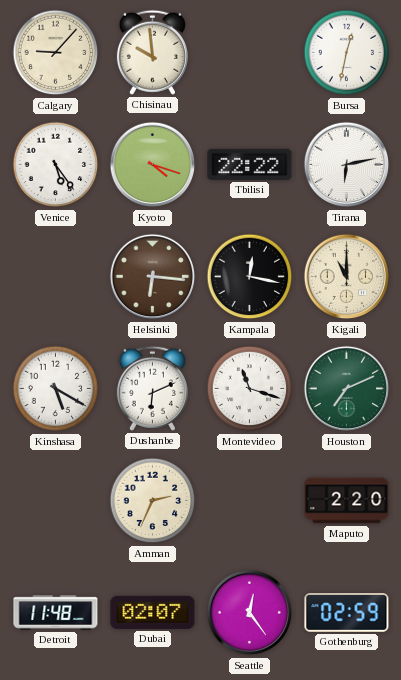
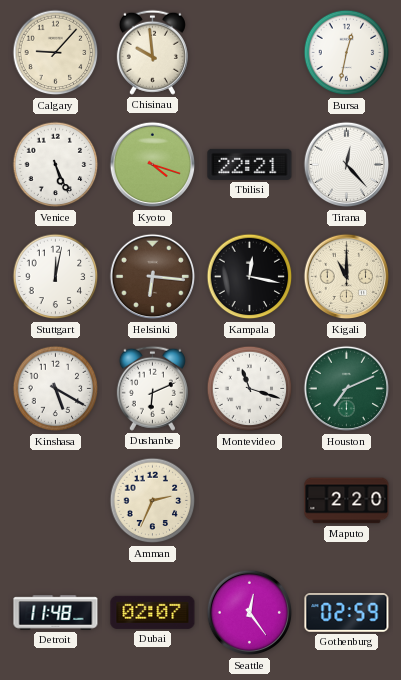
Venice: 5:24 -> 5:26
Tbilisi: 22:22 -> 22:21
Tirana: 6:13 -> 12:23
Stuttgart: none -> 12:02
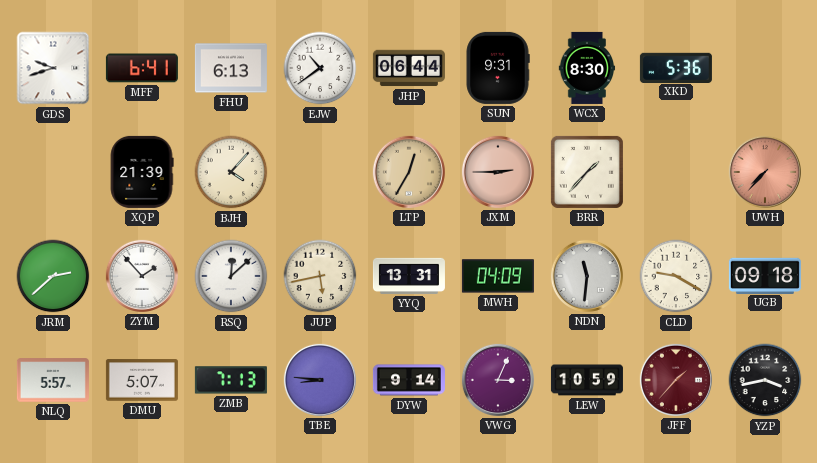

--

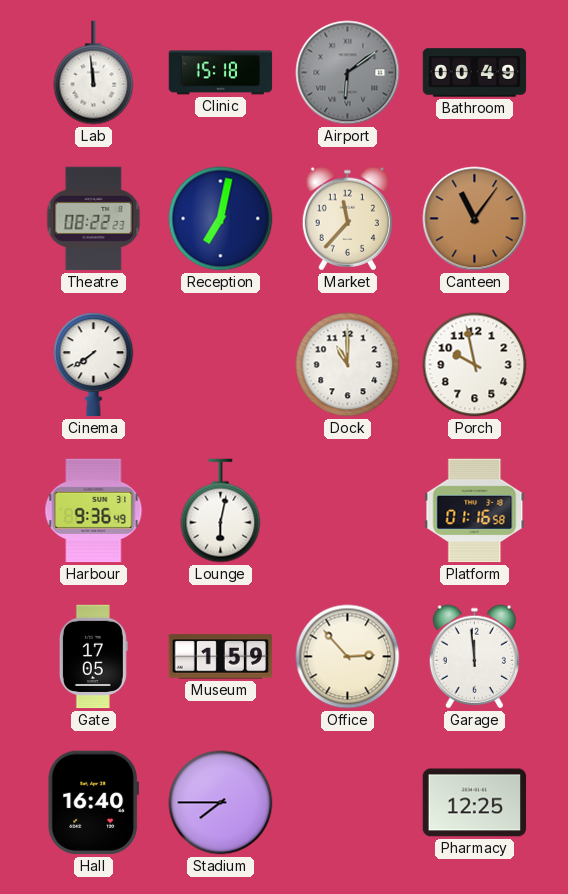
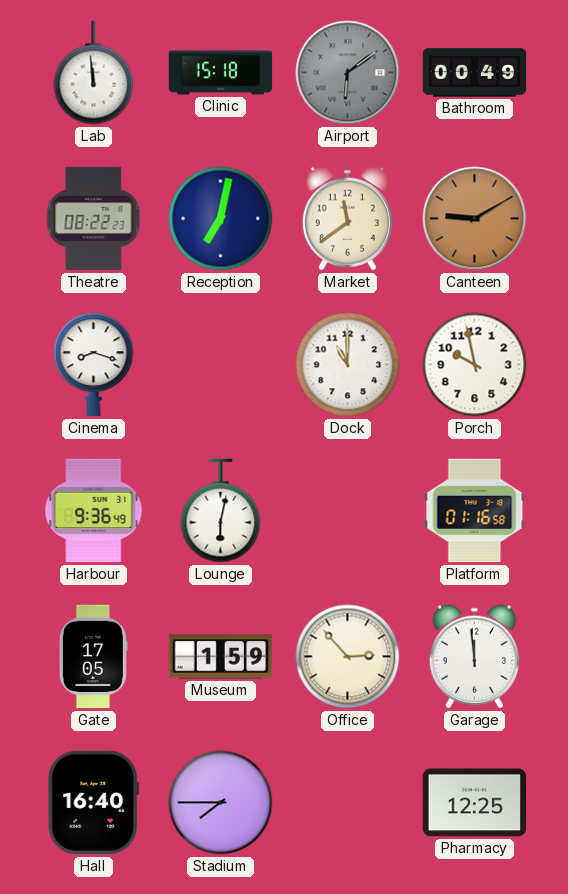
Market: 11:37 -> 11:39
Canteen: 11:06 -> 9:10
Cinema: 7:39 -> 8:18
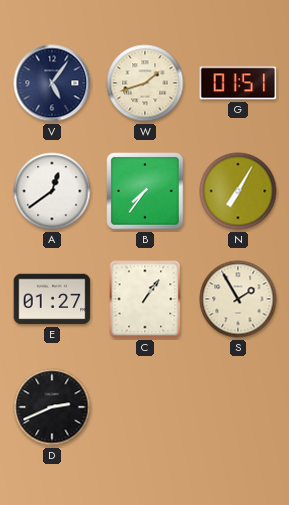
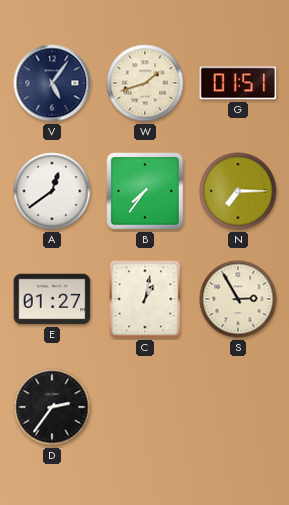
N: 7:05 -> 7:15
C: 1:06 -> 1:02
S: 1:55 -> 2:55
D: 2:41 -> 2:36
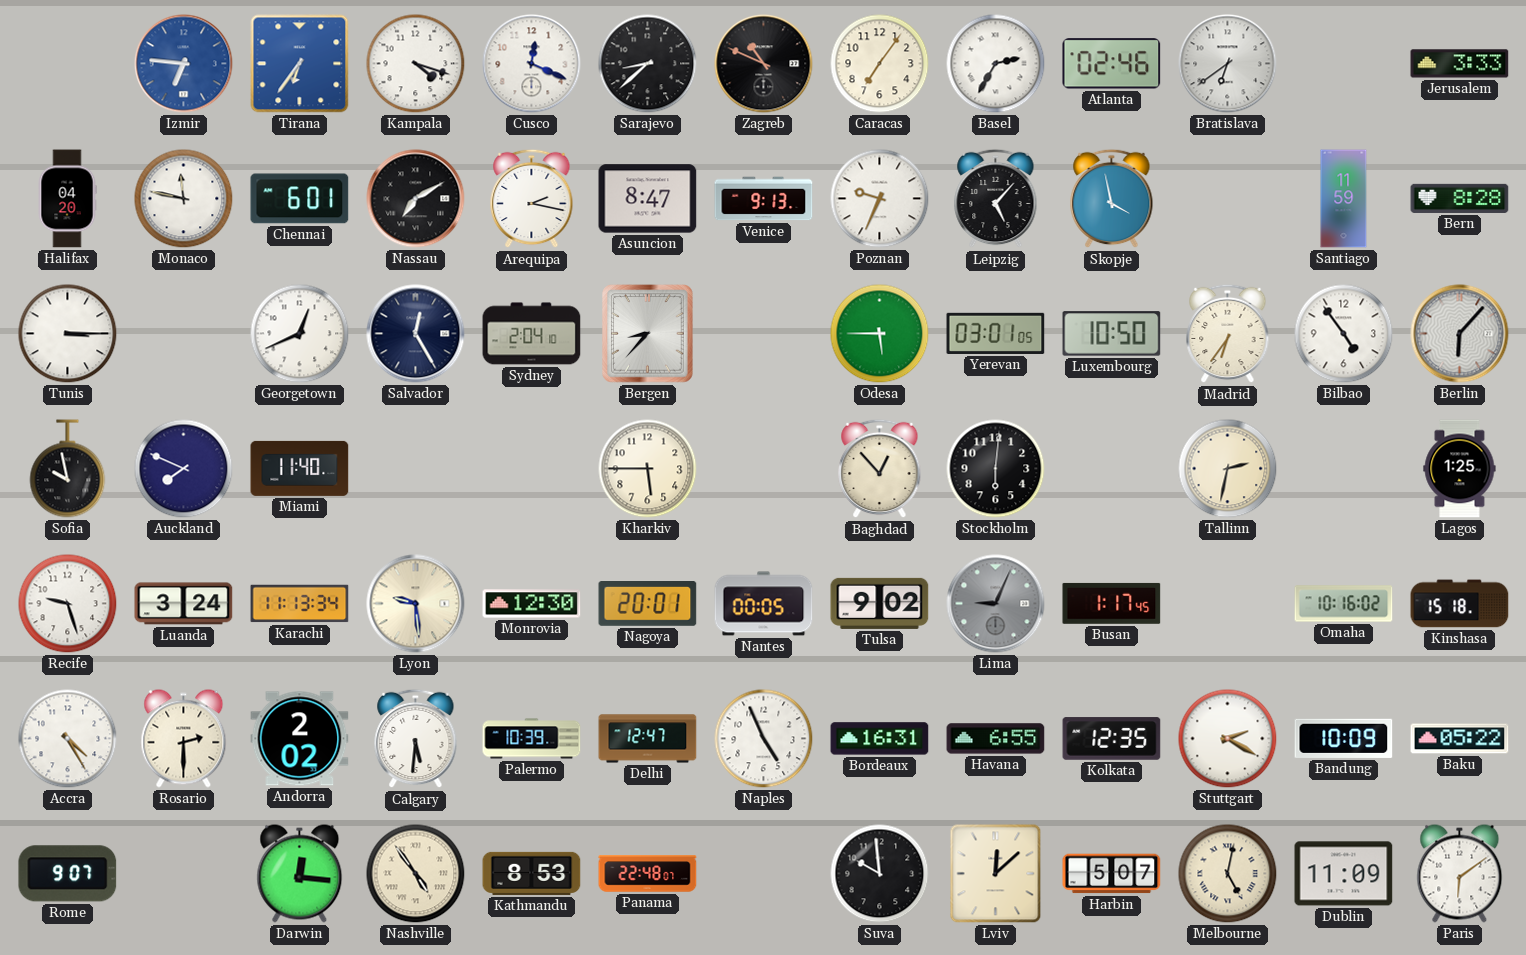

==

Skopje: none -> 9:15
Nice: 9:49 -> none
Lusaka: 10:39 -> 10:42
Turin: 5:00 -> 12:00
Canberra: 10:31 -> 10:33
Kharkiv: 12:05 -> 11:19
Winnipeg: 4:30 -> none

WHAT TO DO
Print the data lines again exactly, starting with the line containing "Skopje: none -> 9:15" and continuing through the line containing "Winnipeg: 4:30 -> none", both included.

FULL OUTPUT
Skopje: none -> 9:15
Nice: 9:49 -> none
Lusaka: 10:39 -> 10:42
Turin: 5:00 -> 12:00
Canberra: 10:31 -> 10:33
Kharkiv: 12:05 -> 11:19
Winnipeg: 4:30 -> none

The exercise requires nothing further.